Version comparison data
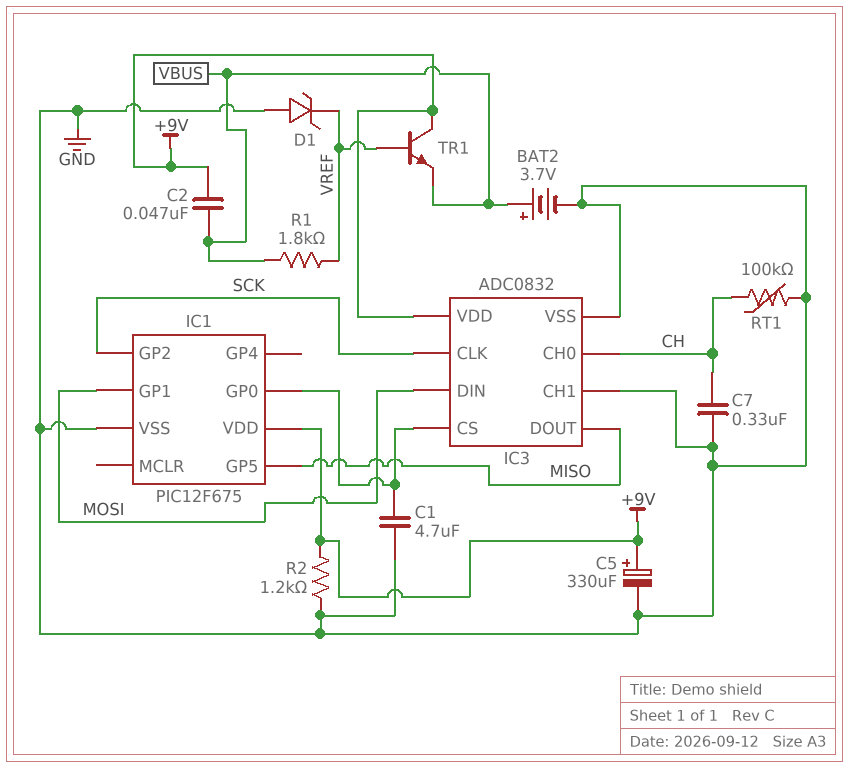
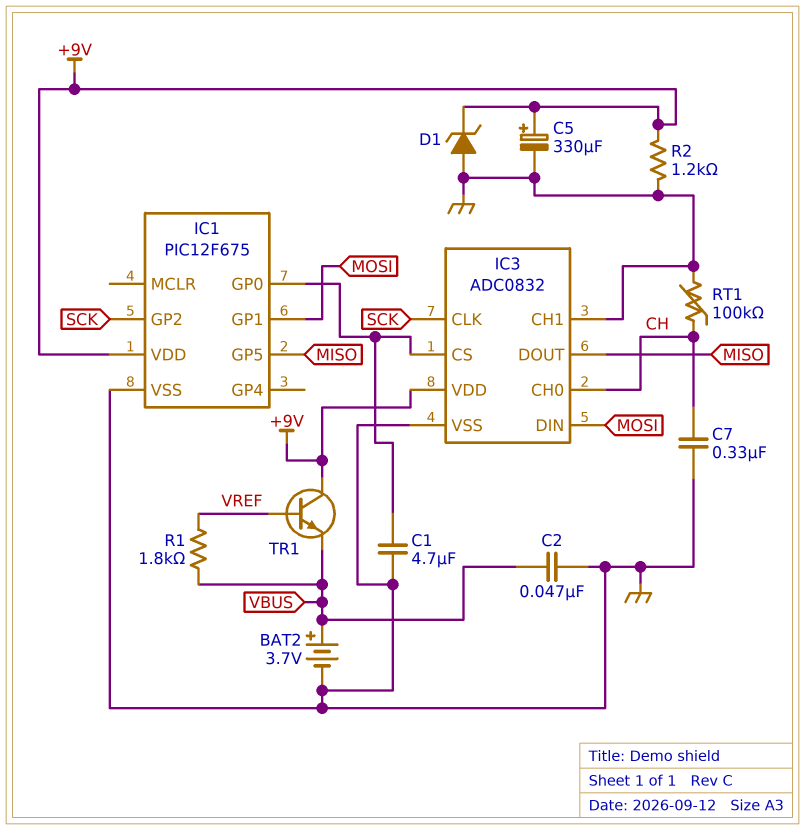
C2: 47nF (+9V, VBUS) -> 47nF (GND, VBUS)
D1: zener (A GND, K VREF) -> zener (A GND, K +9V)

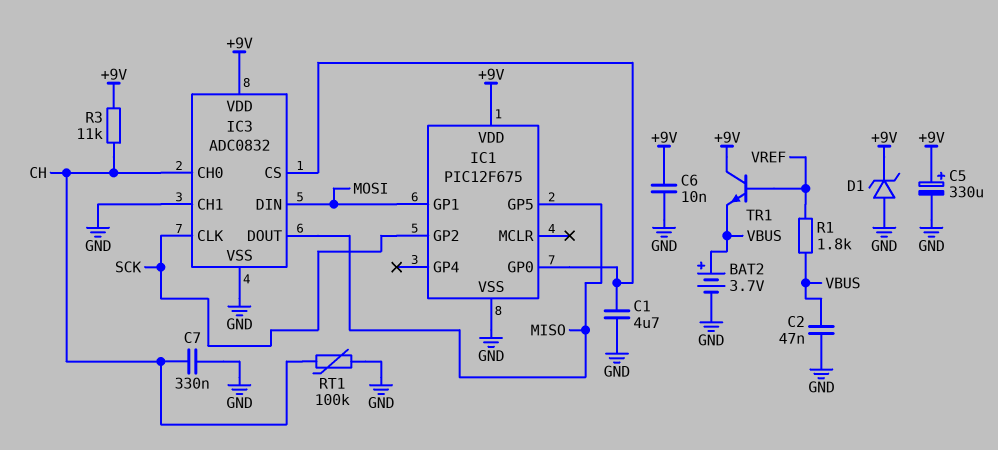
C6: none -> 10nF (+9V, GND)
R2: 1.2k (+9V, GND) -> none
R3: none -> 11k (+9V, CH)

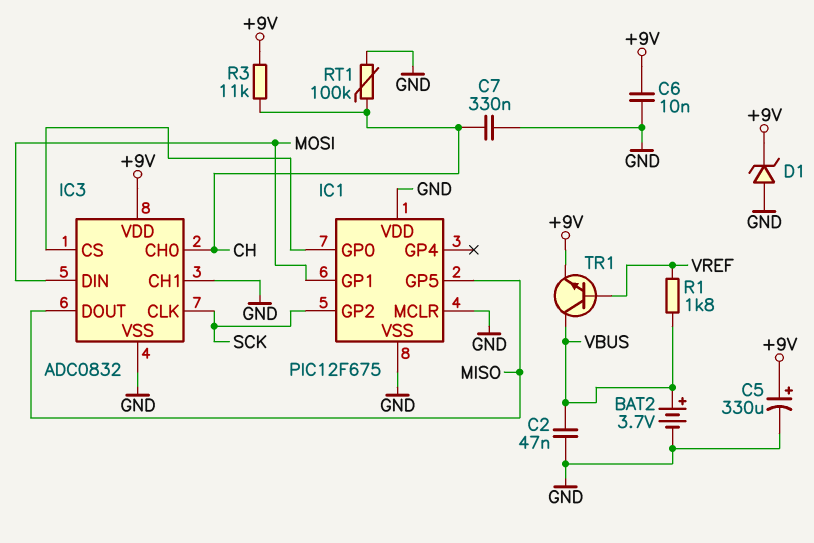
C1: 4.7uF (GND, IC1/GP0) -> none
IC1 pin MCLR: none -> GND
IC1 pin VDD: +9V -> GND
TR1: NPN (B VREF, C +9V, E VBUS) -> NPN (B VREF, C VBUS, E +9V)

_REQUIREMENT_. A faithful copy of the records above, without images, is what to give back.

_TASK RESPONSE_.
C2: 47nF (+9V, VBUS) -> 47nF (GND, VBUS)
D1: zener (A GND, K VREF) -> zener (A GND, K +9V)

C6: none -> 10nF (+9V, GND)
R2: 1.2k (+9V, GND) -> none
R3: none -> 11k (+9V, CH)

C1: 4.7uF (GND, IC1/GP0) -> none
IC1 pin MCLR: none -> GND
IC1 pin VDD: +9V -> GND
TR1: NPN (B VREF, C +9V, E VBUS) -> NPN (B VREF, C VBUS, E +9V)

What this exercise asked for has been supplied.